## Records for this task
=====

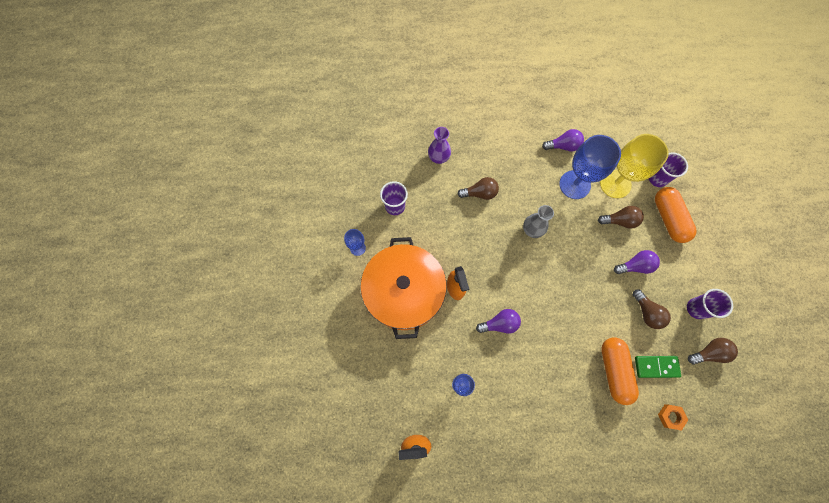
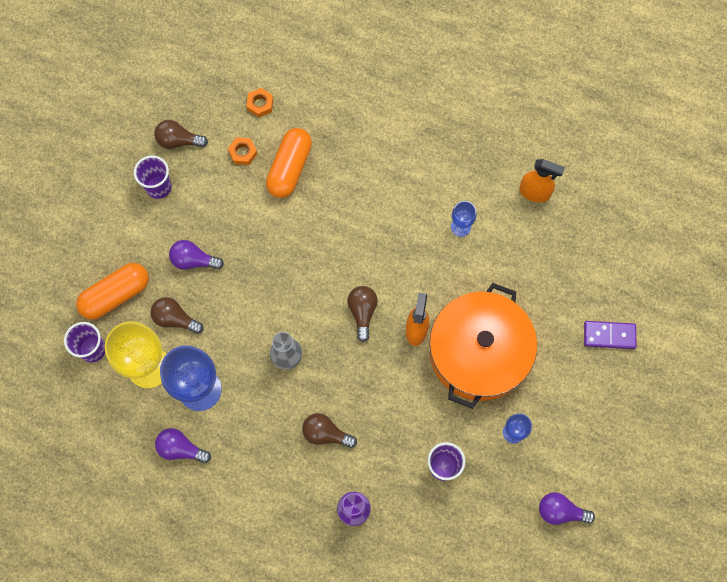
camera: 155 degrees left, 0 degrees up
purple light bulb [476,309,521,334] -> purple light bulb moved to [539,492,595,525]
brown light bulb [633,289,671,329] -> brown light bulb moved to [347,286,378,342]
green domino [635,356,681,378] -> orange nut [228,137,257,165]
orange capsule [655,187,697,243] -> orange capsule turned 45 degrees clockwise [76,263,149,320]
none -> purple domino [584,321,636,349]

=====

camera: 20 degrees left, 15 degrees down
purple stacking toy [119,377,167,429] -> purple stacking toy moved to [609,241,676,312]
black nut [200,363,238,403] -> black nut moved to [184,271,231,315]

=====

## What you should do
Every line containing the string "left" is required; copy each such line from the data.

## Output for this exercise
camera: 155 degrees left, 0 degrees up
camera: 20 degrees left, 15 degrees down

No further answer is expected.